WHAT YOU WILL DO — Images excluded, repeat each entry below exactly.

═════ SUPPLIED RECORDS

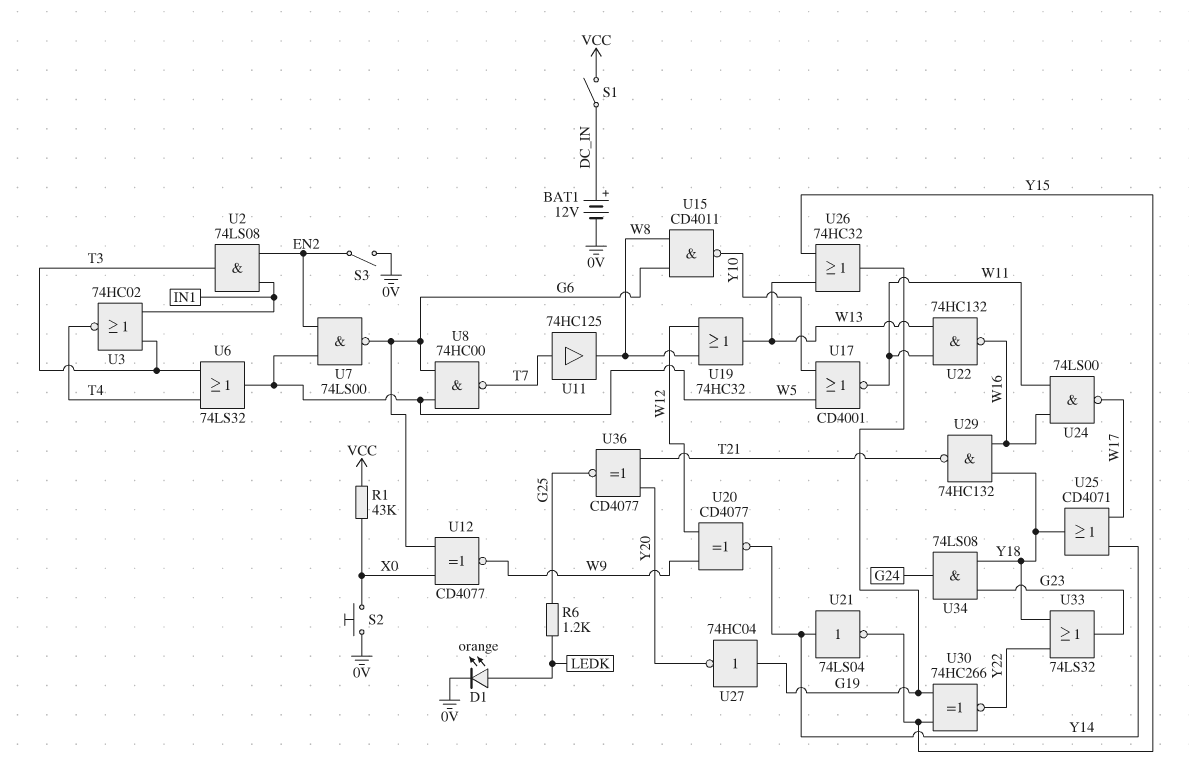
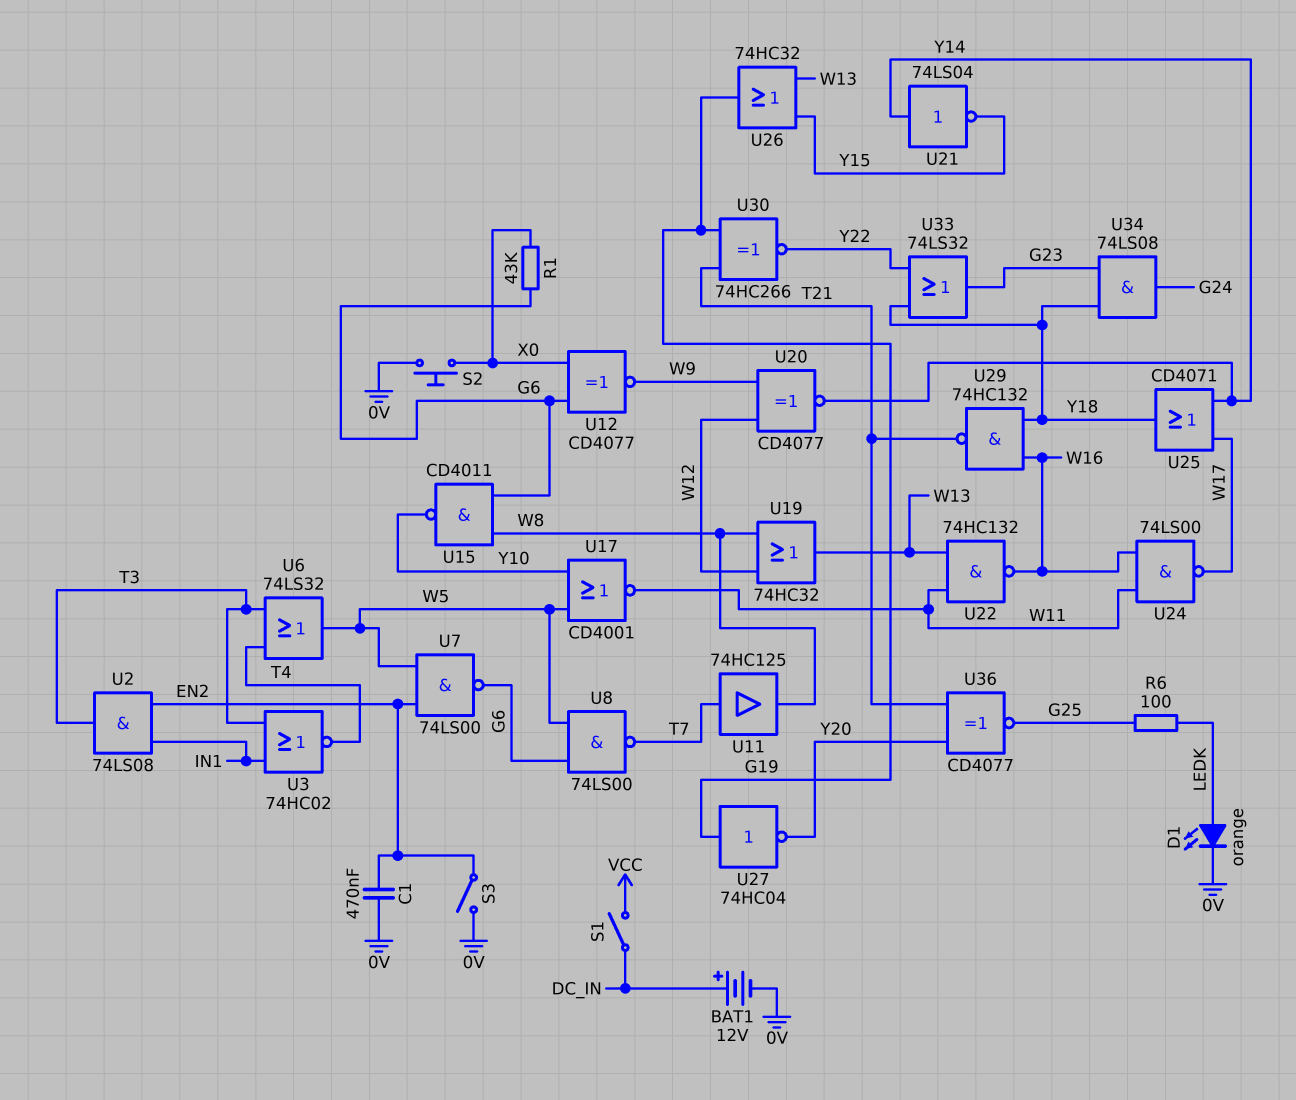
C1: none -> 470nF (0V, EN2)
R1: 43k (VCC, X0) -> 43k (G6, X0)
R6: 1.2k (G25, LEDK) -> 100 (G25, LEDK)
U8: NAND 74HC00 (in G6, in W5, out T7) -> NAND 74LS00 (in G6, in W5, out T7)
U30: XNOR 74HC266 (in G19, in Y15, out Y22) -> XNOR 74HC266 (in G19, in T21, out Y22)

══════════

ANSWER TO THE EXERCISE —
C1: none -> 470nF (0V, EN2)
R1: 43k (VCC, X0) -> 43k (G6, X0)
R6: 1.2k (G25, LEDK) -> 100 (G25, LEDK)
U8: NAND 74HC00 (in G6, in W5, out T7) -> NAND 74LS00 (in G6, in W5, out T7)
U30: XNOR 74HC266 (in G19, in Y15, out Y22) -> XNOR 74HC266 (in G19, in T21, out Y22)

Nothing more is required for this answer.